• _Polygon outline sequences_:
++++++++++++++++++++
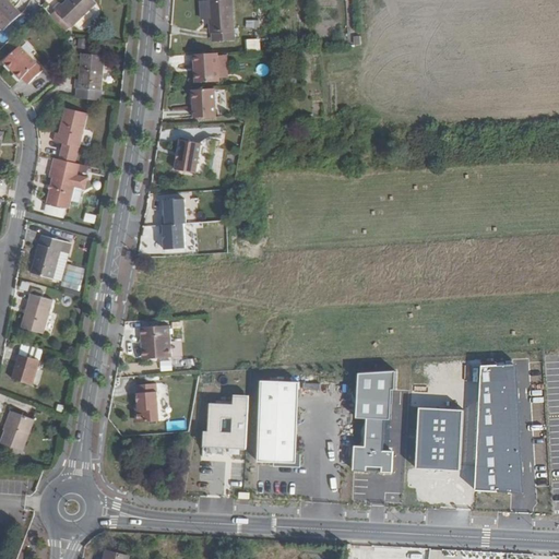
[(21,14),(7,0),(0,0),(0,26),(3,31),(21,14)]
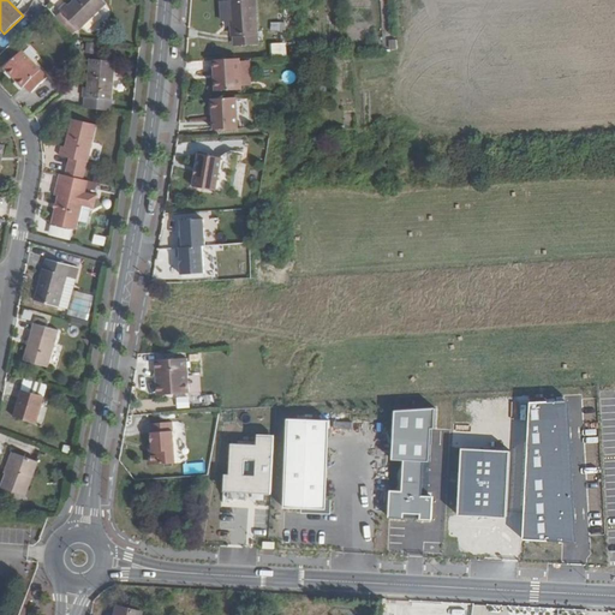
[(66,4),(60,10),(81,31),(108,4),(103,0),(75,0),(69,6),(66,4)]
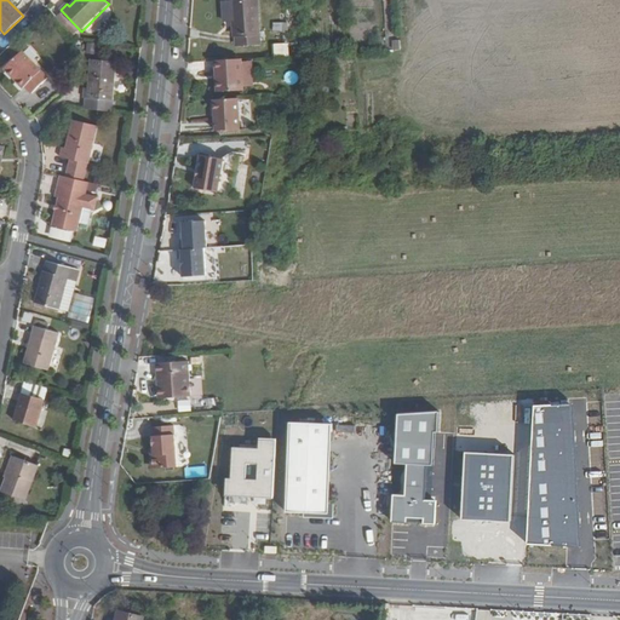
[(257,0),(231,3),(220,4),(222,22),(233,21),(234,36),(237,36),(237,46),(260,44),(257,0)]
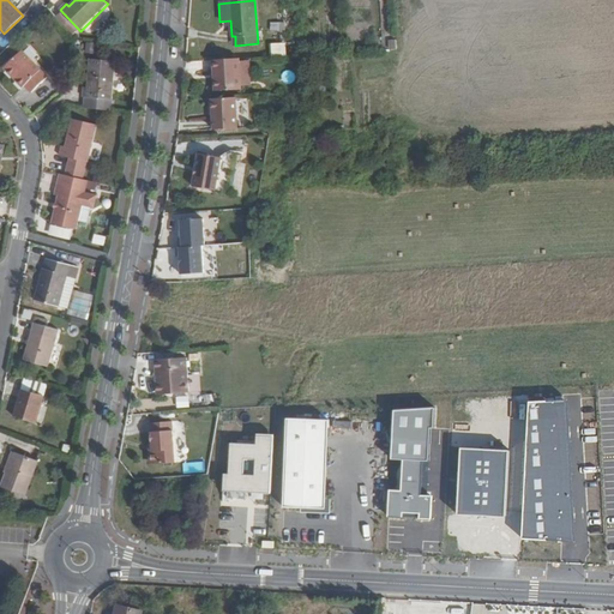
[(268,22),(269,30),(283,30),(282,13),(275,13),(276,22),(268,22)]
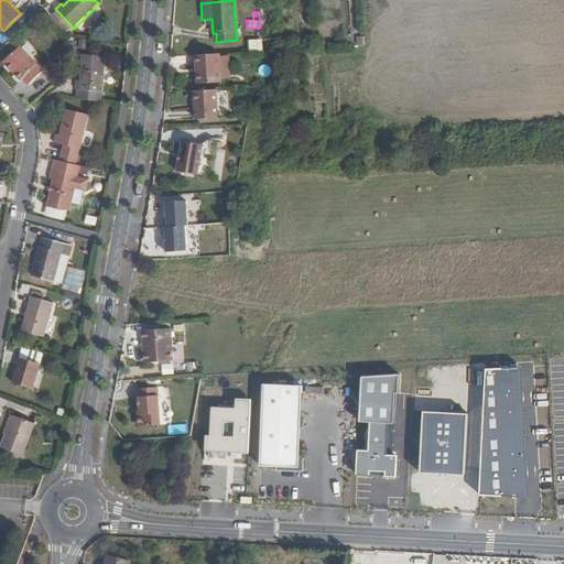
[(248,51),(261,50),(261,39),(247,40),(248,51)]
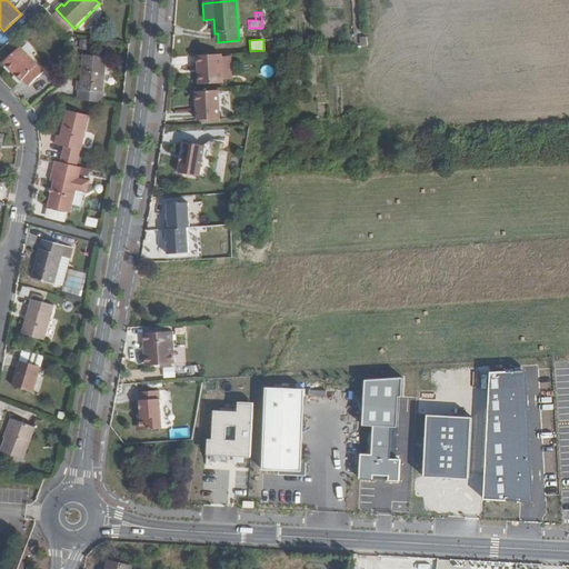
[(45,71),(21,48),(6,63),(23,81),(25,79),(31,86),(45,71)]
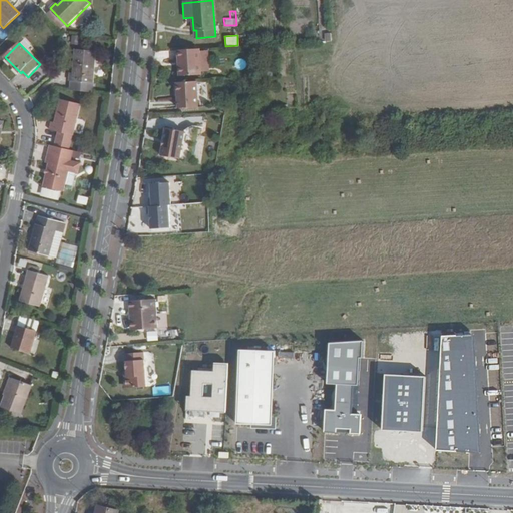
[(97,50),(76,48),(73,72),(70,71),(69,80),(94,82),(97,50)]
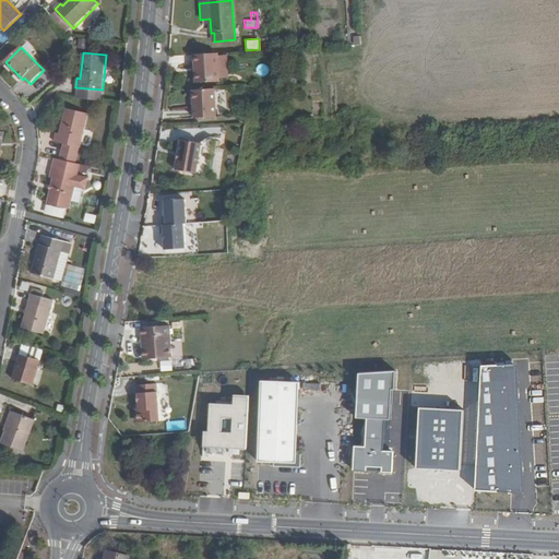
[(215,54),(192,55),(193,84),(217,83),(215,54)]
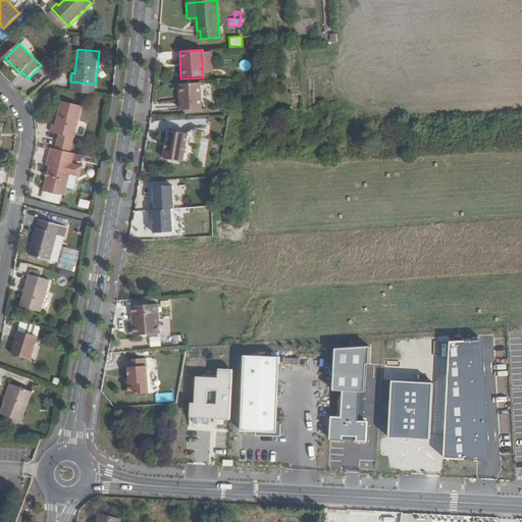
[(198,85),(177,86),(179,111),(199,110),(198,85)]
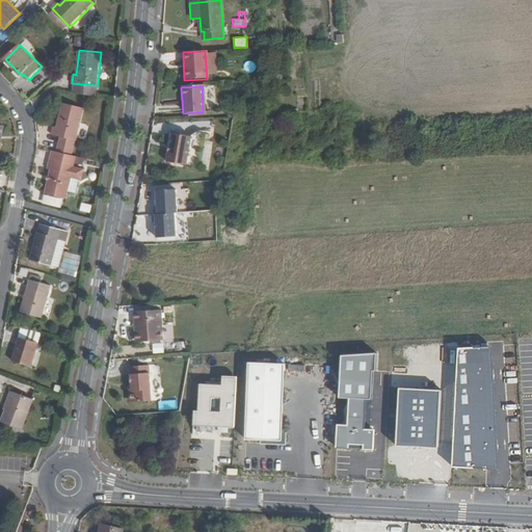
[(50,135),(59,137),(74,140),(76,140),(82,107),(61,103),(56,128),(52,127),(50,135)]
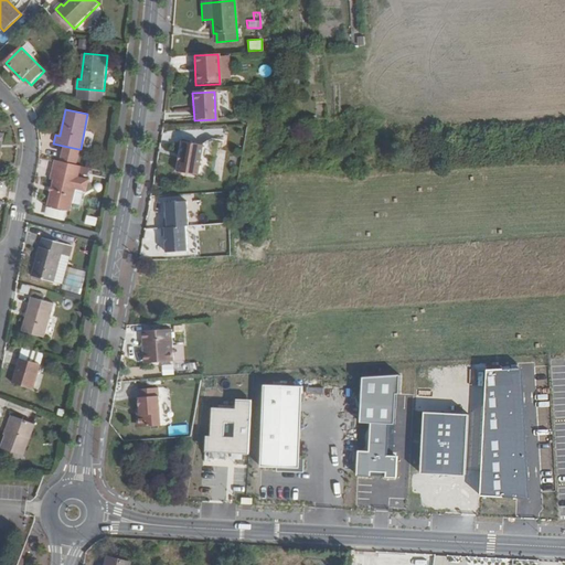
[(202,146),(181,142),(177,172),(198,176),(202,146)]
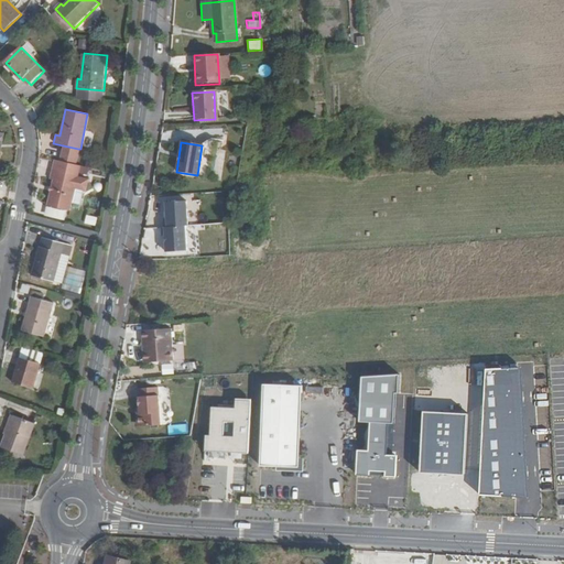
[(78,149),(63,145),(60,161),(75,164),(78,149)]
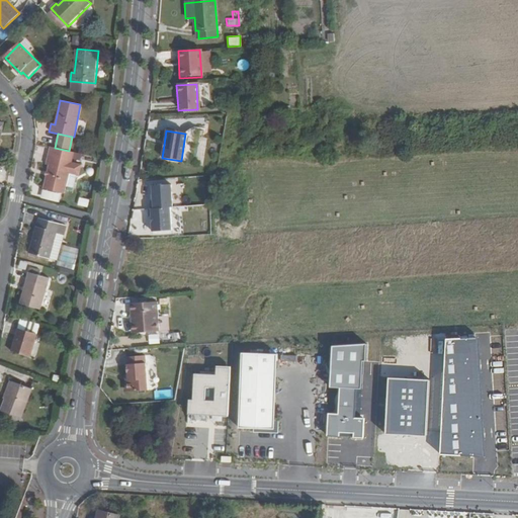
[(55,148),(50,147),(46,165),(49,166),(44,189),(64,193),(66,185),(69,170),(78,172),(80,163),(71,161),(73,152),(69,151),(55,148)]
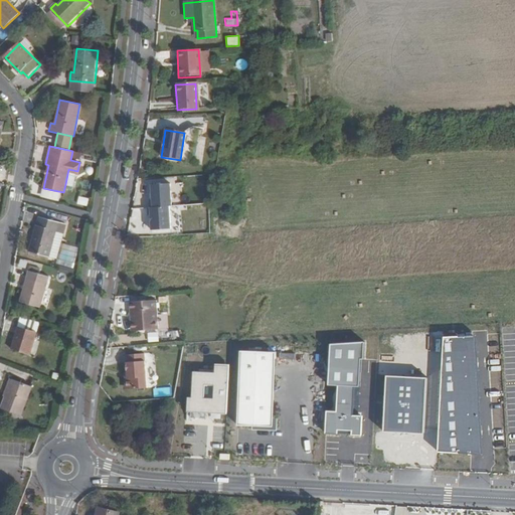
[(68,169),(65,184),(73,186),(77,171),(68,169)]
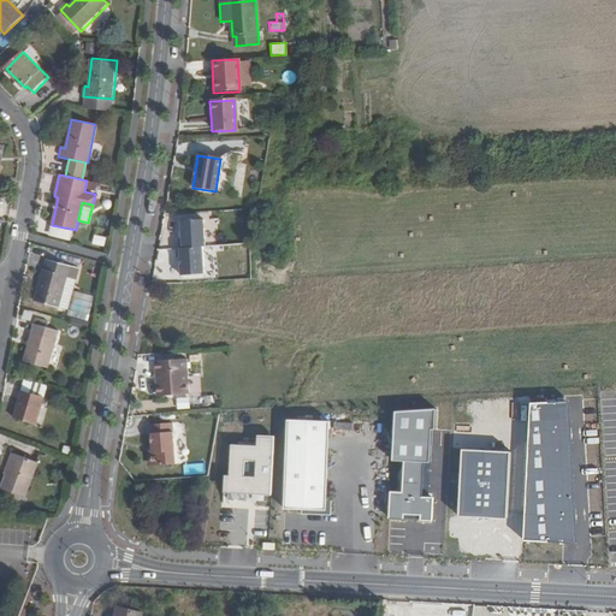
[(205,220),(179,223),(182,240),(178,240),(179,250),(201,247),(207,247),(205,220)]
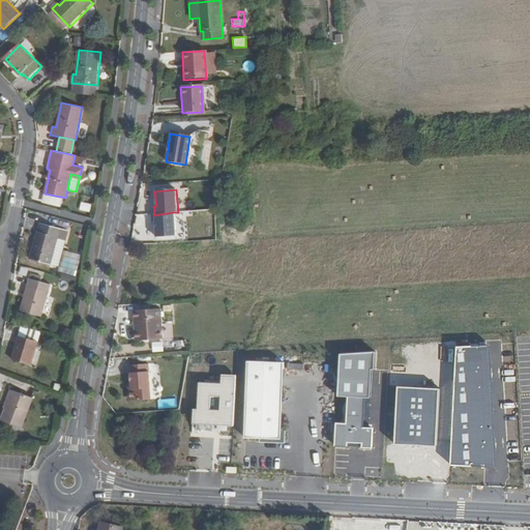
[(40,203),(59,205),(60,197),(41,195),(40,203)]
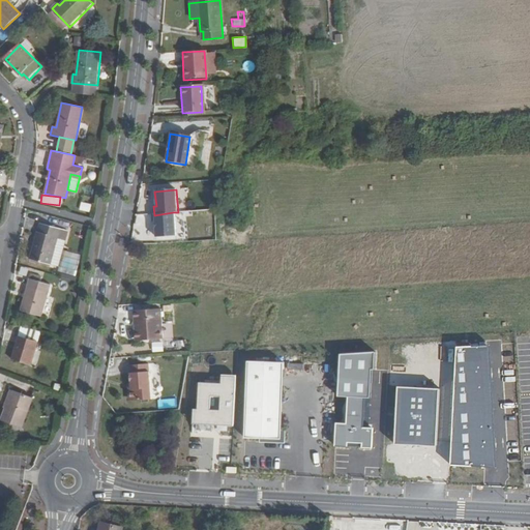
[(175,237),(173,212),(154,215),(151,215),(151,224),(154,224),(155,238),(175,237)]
++++++++++++++++++++
• _Your goal_:
Each record above needs to be transcribed word for word, with its pictures omitted.

• _Exercise solution_:
[(21,14),(7,0),(0,0),(0,26),(3,31),(21,14)]
[(66,4),(60,10),(81,31),(108,4),(103,0),(75,0),(69,6),(66,4)]
[(257,0),(231,3),(220,4),(222,22),(233,21),(234,36),(237,36),(237,46),(260,44),(257,0)]
[(268,22),(269,30),(283,30),(282,13),(275,13),(276,22),(268,22)]
[(248,51),(261,50),(261,39),(247,40),(248,51)]
[(45,71),(21,48),(6,63),(23,81),(25,79),(31,86),(45,71)]
[(97,50),(76,48),(73,72),(70,71),(69,80),(94,82),(97,50)]
[(215,54),(192,55),(193,84),(217,83),(215,54)]
[(198,85),(177,86),(179,111),(199,110),(198,85)]
[(50,135),(59,137),(74,140),(76,140),(82,107),(61,103),(56,128),(52,127),(50,135)]
[(202,146),(181,142),(177,172),(198,176),(202,146)]
[(78,149),(63,145),(60,161),(75,164),(78,149)]
[(55,148),(50,147),(46,165),(49,166),(44,189),(64,193),(66,185),(69,170),(78,172),(80,163),(71,161),(73,152),(69,151),(55,148)]
[(68,169),(65,184),(73,186),(77,171),(68,169)]
[(205,220),(179,223),(182,240),(178,240),(179,250),(201,247),(207,247),(205,220)]
[(40,203),(59,205),(60,197),(41,195),(40,203)]
[(175,237),(173,212),(154,215),(151,215),(151,224),(154,224),(155,238),(175,237)]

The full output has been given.